-- RECORDED DATA --
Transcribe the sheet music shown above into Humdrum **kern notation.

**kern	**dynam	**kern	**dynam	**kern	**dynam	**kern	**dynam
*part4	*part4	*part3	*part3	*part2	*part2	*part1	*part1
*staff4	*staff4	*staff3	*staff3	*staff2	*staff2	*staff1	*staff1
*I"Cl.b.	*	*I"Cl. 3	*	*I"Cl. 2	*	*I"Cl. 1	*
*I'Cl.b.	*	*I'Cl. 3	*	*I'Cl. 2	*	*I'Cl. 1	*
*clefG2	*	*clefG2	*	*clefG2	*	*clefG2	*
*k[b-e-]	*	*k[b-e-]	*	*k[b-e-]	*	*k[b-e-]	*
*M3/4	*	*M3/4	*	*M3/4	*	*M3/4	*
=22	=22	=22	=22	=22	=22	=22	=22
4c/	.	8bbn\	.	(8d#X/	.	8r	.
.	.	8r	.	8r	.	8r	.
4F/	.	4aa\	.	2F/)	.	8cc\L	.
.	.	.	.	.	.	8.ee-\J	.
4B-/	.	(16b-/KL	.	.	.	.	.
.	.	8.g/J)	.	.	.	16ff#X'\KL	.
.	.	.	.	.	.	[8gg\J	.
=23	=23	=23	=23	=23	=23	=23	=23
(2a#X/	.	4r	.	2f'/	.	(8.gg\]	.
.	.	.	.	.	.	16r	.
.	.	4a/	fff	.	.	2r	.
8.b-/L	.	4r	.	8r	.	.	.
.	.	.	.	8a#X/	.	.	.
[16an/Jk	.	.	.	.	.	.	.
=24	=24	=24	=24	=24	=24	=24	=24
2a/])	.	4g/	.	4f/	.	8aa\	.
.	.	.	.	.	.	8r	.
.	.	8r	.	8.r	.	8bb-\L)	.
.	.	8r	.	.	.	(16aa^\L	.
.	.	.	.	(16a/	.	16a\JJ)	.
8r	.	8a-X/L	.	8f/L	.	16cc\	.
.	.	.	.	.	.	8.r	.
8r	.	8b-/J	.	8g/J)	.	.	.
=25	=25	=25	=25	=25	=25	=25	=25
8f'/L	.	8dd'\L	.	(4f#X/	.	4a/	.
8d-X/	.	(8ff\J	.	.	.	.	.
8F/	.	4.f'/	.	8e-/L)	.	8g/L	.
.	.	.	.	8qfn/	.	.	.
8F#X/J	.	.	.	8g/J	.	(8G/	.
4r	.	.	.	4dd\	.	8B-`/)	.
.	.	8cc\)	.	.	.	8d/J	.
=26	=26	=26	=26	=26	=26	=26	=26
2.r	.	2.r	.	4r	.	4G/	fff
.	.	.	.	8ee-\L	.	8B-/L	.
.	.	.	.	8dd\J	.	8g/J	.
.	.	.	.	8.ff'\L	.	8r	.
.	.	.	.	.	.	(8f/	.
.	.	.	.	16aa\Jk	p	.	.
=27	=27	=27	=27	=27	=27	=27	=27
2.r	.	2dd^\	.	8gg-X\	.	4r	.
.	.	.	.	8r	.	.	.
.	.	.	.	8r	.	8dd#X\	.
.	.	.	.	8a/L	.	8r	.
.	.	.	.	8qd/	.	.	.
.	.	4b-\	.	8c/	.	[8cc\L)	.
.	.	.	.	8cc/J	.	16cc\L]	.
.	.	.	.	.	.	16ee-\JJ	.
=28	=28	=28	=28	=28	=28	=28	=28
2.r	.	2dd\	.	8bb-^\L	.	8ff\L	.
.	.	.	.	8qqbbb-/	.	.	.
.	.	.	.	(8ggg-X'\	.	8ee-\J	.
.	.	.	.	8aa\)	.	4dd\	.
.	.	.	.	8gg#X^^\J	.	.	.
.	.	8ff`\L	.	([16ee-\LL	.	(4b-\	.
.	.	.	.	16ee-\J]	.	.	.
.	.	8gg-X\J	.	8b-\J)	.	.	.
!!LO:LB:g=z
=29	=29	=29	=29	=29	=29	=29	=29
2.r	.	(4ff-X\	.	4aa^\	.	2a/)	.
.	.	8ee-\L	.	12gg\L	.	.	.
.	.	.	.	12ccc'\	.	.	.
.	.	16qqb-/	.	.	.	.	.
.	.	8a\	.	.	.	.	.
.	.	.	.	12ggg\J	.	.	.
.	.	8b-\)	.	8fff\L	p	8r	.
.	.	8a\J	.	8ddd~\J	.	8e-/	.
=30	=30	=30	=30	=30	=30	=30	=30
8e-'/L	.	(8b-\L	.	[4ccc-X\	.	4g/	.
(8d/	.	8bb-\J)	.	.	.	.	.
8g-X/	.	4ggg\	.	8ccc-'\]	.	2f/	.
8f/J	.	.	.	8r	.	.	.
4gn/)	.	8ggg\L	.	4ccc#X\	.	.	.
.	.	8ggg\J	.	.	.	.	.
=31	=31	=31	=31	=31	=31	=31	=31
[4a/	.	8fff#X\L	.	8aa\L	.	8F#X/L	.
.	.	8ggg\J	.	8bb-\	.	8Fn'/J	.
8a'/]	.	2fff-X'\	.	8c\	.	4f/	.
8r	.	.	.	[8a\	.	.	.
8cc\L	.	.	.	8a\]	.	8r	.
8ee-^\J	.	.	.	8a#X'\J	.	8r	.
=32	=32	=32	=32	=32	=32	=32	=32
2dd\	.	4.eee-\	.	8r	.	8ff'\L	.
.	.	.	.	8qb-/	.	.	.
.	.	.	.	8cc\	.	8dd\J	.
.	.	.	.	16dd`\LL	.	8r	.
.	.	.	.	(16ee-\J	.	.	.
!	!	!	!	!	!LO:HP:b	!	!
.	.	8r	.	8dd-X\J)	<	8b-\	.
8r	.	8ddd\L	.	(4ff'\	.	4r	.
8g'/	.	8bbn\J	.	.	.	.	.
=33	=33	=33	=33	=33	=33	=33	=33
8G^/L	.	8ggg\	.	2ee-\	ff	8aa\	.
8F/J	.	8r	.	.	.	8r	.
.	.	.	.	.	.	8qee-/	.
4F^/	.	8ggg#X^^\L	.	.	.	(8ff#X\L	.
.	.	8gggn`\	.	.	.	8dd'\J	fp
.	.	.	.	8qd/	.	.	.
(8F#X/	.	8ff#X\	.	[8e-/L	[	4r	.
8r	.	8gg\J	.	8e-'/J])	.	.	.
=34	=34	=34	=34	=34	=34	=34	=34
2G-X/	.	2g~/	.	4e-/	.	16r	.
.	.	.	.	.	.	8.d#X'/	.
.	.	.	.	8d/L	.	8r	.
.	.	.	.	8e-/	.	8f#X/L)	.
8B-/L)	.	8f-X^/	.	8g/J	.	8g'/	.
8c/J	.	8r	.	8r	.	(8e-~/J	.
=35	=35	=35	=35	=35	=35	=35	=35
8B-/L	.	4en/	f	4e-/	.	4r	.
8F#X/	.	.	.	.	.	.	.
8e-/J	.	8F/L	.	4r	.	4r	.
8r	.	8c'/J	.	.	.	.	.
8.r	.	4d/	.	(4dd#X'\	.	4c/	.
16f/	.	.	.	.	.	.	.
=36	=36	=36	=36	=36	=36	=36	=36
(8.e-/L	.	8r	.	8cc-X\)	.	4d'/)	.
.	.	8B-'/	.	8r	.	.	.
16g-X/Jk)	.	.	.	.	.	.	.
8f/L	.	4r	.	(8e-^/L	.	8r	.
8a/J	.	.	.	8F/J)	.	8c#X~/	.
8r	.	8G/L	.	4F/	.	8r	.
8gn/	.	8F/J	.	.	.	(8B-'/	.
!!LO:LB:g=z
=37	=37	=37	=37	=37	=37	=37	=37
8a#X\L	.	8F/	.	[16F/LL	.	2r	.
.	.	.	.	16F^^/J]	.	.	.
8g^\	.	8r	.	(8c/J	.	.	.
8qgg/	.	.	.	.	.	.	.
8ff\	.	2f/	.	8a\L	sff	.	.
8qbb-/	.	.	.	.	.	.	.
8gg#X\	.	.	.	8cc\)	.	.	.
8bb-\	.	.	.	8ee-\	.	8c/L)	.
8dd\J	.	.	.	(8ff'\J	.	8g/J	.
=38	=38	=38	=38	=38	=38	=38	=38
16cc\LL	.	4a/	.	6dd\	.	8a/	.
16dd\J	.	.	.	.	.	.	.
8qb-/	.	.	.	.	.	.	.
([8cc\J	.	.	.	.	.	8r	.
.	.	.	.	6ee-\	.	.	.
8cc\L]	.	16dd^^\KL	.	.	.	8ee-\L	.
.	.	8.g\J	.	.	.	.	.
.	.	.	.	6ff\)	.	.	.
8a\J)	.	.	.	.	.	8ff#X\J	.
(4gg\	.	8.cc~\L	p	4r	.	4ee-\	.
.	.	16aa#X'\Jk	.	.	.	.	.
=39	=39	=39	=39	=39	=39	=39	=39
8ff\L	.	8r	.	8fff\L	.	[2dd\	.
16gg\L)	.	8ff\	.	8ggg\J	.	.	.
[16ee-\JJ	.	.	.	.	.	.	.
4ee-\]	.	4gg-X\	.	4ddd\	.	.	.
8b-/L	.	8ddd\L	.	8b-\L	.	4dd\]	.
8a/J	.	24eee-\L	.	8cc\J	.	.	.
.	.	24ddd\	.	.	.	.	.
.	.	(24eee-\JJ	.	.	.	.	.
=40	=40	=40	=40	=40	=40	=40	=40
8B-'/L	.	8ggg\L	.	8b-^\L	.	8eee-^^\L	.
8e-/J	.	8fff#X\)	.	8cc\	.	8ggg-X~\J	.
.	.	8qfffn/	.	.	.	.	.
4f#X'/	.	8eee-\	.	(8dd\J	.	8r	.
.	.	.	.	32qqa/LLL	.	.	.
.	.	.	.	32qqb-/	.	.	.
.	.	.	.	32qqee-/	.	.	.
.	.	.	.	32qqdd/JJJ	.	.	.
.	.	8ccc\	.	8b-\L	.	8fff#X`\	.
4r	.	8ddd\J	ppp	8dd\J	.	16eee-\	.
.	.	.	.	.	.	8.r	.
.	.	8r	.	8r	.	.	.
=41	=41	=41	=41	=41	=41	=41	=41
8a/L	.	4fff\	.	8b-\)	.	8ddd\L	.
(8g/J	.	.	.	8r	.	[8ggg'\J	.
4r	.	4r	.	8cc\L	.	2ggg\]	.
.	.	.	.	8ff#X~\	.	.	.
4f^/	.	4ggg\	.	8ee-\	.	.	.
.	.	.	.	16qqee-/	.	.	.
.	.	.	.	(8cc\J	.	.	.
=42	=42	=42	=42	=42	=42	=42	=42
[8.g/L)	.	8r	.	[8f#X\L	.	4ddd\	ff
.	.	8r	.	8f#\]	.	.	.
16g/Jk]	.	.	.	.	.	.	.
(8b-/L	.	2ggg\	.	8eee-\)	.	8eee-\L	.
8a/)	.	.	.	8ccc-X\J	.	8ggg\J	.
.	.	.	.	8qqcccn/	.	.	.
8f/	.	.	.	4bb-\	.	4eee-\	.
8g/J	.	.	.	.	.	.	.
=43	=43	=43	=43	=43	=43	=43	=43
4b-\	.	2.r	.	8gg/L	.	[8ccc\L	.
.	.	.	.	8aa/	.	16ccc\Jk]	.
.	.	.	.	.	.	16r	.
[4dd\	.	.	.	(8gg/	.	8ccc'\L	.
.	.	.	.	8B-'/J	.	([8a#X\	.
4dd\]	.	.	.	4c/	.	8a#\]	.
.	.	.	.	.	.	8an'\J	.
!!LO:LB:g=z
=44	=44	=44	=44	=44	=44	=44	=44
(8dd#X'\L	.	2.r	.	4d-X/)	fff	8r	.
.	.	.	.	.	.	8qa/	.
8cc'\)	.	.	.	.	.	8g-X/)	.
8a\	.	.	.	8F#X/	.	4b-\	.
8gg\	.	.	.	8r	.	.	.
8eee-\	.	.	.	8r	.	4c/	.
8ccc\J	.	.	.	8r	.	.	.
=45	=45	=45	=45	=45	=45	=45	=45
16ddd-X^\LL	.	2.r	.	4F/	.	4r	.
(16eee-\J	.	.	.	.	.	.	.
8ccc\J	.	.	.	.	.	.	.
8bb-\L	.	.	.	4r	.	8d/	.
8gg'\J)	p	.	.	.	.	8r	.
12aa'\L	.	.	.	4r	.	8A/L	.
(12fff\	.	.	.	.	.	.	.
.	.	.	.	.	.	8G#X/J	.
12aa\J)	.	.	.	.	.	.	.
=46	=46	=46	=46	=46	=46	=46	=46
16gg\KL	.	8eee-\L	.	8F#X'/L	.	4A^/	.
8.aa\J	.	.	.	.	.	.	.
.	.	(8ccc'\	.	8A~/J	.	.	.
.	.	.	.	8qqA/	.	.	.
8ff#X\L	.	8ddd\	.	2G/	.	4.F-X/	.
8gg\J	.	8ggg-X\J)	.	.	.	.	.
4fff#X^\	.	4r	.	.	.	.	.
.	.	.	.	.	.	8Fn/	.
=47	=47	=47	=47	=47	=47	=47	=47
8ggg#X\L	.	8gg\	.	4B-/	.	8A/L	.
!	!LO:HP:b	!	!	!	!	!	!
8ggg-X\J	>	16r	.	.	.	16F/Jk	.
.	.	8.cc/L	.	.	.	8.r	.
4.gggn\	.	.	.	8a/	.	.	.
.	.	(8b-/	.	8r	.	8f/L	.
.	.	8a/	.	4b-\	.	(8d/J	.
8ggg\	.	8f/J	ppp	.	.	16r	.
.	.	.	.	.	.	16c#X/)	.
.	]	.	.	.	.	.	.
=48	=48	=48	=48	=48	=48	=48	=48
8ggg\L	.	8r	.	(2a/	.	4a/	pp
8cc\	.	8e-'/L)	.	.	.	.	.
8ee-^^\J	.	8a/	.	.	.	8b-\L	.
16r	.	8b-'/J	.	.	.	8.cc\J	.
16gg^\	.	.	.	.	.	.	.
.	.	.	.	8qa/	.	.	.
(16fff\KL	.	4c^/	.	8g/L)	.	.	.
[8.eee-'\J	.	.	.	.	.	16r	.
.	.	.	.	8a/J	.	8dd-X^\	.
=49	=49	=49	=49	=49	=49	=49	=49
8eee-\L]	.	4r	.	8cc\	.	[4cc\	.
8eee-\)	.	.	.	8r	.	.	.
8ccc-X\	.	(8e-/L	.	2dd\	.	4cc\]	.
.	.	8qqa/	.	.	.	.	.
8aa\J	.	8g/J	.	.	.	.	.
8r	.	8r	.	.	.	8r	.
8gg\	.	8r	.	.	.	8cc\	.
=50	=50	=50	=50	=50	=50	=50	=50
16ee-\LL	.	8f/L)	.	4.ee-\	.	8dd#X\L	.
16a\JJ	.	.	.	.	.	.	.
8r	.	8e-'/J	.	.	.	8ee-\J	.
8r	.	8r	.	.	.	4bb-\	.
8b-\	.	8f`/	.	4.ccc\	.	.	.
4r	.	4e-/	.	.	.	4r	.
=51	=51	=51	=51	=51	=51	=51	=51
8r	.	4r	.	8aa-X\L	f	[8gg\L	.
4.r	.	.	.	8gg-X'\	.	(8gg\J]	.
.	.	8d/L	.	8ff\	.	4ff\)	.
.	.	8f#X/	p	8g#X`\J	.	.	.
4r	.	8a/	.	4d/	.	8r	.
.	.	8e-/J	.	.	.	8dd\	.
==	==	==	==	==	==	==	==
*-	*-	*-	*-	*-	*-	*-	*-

-- EXERCISE BRIEF --
Count the lines in the rows above that contain the string "kern", and give only that number.

-- WRITTEN RESPONSE --
2